Would you restate, word for word, only the lines starting at the one with "blue calculator: 1 -> 3" and ending with the final line of the entries below? Pictures stay out.

╭─ Recorded data

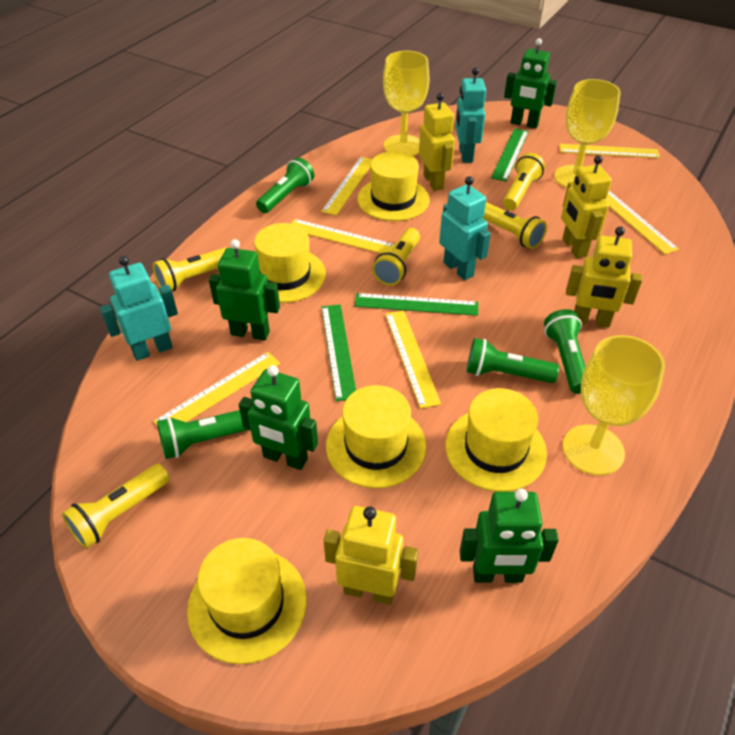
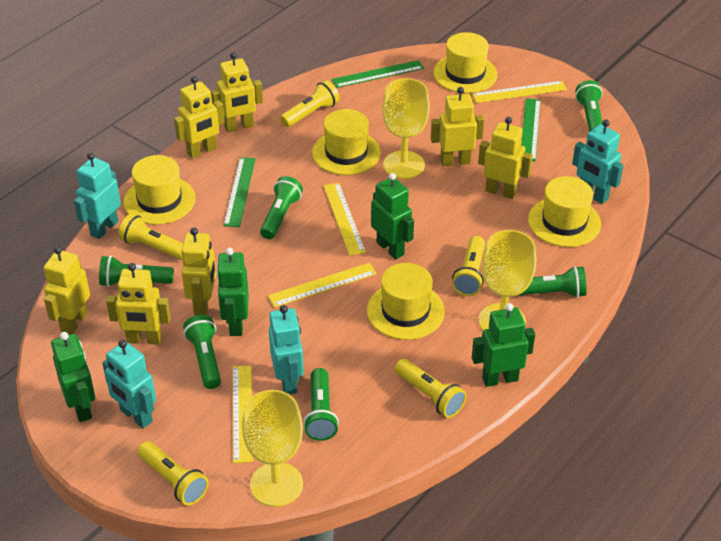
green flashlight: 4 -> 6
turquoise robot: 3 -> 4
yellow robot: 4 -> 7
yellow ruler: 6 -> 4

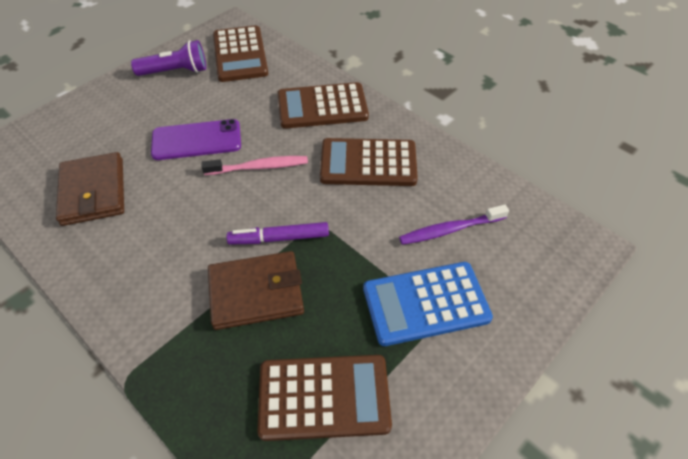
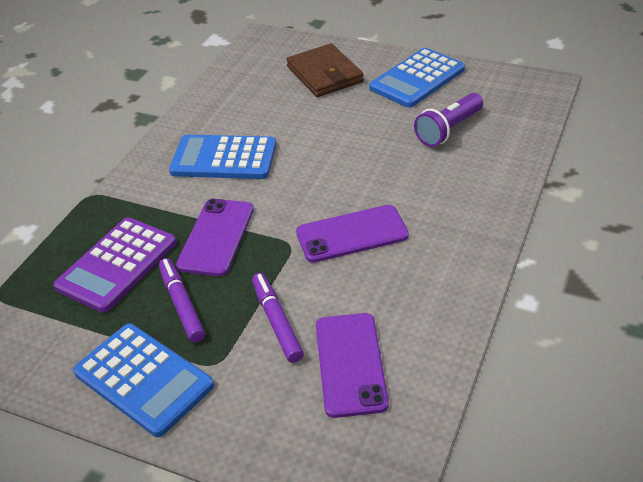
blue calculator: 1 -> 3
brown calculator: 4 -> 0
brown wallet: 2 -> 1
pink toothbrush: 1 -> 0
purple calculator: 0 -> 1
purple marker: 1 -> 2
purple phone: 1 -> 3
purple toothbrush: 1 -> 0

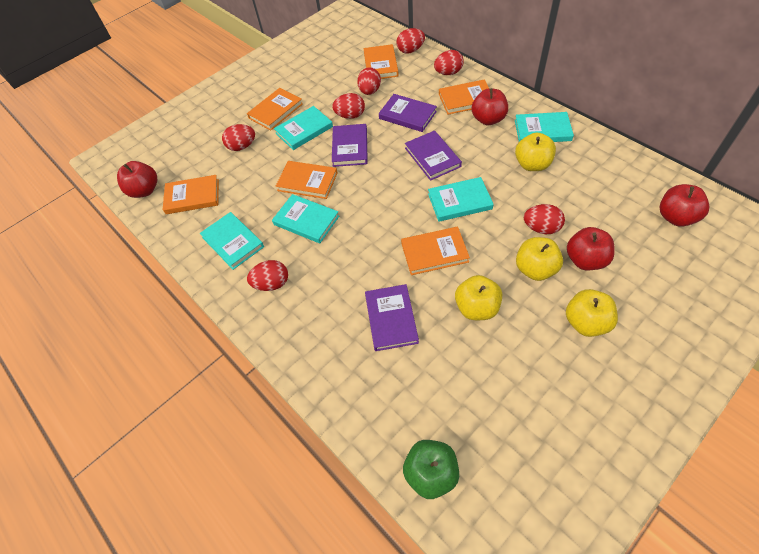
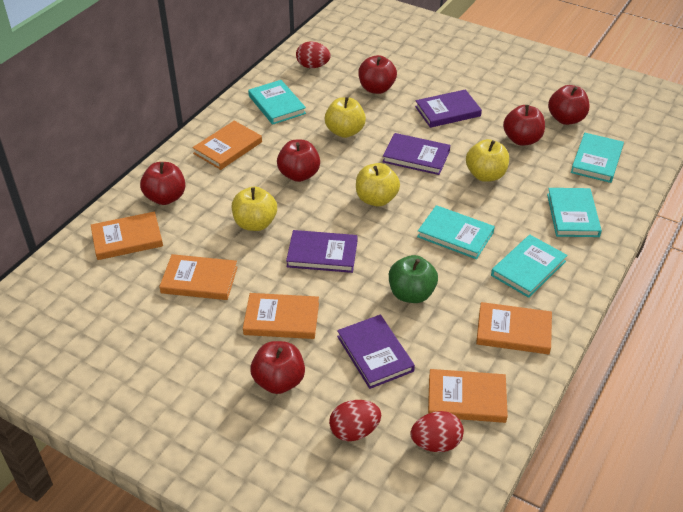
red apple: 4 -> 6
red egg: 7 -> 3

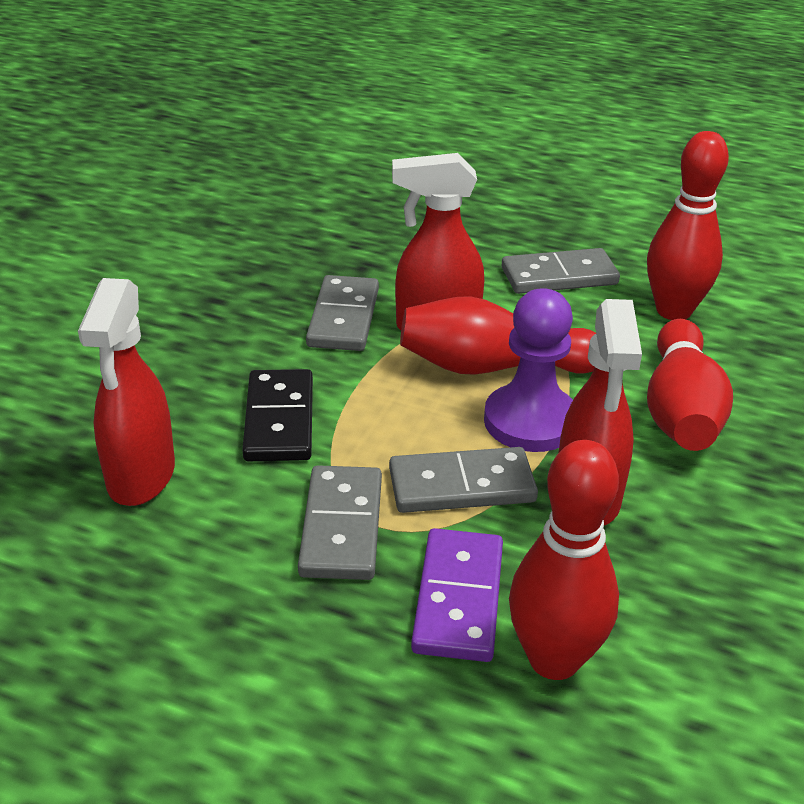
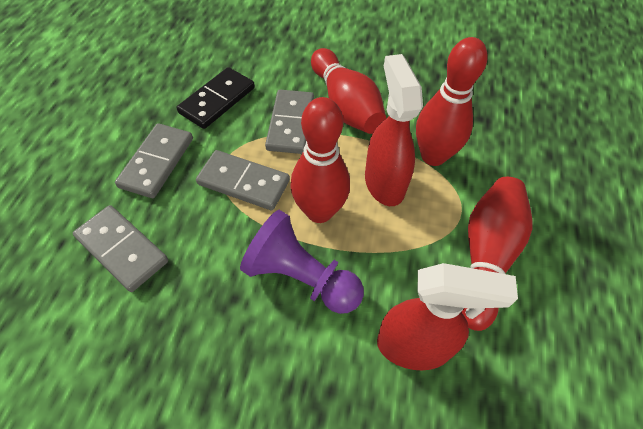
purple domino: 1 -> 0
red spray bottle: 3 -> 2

╰─

**Output below:**
blue calculator: 1 -> 3
brown calculator: 4 -> 0
brown wallet: 2 -> 1
pink toothbrush: 1 -> 0
purple calculator: 0 -> 1
purple marker: 1 -> 2
purple phone: 1 -> 3
purple toothbrush: 1 -> 0

red apple: 4 -> 6
red egg: 7 -> 3

purple domino: 1 -> 0
red spray bottle: 3 -> 2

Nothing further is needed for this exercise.